» **Version difference data**:
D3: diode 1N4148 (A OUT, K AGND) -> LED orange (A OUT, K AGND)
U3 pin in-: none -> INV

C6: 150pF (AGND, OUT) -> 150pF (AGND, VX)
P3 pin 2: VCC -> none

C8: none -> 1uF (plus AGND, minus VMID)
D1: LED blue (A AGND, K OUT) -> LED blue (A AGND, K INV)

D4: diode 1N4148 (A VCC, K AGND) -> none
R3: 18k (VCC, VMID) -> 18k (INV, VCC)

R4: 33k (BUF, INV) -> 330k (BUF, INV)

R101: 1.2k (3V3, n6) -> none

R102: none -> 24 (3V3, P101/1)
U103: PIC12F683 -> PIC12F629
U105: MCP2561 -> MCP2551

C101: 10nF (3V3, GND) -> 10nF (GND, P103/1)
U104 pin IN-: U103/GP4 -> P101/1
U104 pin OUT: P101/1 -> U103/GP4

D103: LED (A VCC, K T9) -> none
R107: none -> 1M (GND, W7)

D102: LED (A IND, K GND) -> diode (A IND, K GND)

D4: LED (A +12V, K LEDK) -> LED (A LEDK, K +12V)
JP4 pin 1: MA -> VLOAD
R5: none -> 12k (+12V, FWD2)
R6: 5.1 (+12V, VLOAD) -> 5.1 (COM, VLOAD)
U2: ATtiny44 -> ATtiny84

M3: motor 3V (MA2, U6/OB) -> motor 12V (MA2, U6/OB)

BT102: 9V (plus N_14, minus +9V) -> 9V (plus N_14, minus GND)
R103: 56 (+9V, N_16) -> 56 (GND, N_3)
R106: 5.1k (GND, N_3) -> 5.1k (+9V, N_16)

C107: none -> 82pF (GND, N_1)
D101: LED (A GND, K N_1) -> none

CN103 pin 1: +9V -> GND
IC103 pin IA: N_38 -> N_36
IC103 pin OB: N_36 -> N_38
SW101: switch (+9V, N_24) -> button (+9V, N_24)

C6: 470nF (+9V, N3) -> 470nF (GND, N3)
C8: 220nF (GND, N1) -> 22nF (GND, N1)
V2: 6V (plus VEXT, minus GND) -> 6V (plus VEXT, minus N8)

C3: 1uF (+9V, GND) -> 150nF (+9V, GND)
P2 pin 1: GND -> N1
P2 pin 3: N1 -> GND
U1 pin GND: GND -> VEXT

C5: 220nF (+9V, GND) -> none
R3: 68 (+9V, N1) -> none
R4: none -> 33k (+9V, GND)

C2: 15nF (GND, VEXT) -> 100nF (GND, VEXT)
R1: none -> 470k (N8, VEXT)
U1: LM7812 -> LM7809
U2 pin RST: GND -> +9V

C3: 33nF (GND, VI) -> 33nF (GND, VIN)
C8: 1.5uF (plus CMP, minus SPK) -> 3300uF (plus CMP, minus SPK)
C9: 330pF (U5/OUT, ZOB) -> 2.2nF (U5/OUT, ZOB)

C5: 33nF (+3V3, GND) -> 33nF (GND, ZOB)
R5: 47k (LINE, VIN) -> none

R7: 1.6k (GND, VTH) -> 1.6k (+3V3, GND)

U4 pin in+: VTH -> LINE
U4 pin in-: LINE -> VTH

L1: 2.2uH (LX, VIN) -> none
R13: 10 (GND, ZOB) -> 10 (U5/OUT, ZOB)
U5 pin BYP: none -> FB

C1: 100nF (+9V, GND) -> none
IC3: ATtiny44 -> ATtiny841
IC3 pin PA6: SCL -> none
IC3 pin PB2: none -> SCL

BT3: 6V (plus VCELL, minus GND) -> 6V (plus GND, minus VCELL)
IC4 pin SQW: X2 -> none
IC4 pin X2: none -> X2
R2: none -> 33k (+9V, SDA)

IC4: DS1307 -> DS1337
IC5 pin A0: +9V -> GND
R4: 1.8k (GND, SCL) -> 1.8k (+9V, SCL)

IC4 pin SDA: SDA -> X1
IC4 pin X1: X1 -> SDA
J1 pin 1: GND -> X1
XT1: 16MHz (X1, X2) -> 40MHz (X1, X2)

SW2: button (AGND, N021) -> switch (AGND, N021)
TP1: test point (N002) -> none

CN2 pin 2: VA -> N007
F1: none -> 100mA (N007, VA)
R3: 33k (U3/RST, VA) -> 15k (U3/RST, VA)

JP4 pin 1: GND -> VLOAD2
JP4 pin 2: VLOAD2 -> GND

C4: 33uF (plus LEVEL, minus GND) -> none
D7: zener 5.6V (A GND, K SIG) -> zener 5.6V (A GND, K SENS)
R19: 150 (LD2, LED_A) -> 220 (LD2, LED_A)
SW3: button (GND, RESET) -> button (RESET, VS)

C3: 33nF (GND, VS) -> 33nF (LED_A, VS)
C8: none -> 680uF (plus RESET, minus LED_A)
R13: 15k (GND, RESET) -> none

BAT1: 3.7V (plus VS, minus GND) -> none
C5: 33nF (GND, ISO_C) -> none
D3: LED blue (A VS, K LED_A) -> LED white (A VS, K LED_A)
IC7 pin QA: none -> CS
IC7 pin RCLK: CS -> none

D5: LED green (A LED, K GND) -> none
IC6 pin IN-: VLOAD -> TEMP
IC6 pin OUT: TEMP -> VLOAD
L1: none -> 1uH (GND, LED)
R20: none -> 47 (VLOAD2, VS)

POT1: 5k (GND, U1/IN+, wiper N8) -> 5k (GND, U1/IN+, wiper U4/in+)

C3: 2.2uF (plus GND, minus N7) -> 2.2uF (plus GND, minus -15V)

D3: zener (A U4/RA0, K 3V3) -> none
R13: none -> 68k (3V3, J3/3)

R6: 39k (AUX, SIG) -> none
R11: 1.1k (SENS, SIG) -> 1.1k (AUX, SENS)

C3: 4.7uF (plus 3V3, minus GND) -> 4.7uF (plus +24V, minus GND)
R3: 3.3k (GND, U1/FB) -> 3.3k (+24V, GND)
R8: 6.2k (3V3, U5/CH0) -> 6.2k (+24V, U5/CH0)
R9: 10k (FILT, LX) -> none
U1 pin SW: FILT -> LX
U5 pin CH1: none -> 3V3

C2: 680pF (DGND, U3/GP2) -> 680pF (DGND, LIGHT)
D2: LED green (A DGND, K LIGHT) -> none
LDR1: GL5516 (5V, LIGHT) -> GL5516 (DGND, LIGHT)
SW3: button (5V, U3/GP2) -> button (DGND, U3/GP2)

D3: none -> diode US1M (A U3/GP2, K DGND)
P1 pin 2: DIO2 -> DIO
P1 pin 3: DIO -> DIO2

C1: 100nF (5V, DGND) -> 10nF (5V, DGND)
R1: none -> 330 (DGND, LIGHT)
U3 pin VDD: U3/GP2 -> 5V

» **Assignment**: Working from the data above, extract solely the lines from the one containing "U2 pin RST: GND -> +9V" through the one containing "U4 pin in-: LINE -> VTH", exactly as they appear, both included.

» **Exercise result**:
U2 pin RST: GND -> +9V

C3: 33nF (GND, VI) -> 33nF (GND, VIN)
C8: 1.5uF (plus CMP, minus SPK) -> 3300uF (plus CMP, minus SPK)
C9: 330pF (U5/OUT, ZOB) -> 2.2nF (U5/OUT, ZOB)

C5: 33nF (+3V3, GND) -> 33nF (GND, ZOB)
R5: 47k (LINE, VIN) -> none

R7: 1.6k (GND, VTH) -> 1.6k (+3V3, GND)

U4 pin in+: VTH -> LINE
U4 pin in-: LINE -> VTH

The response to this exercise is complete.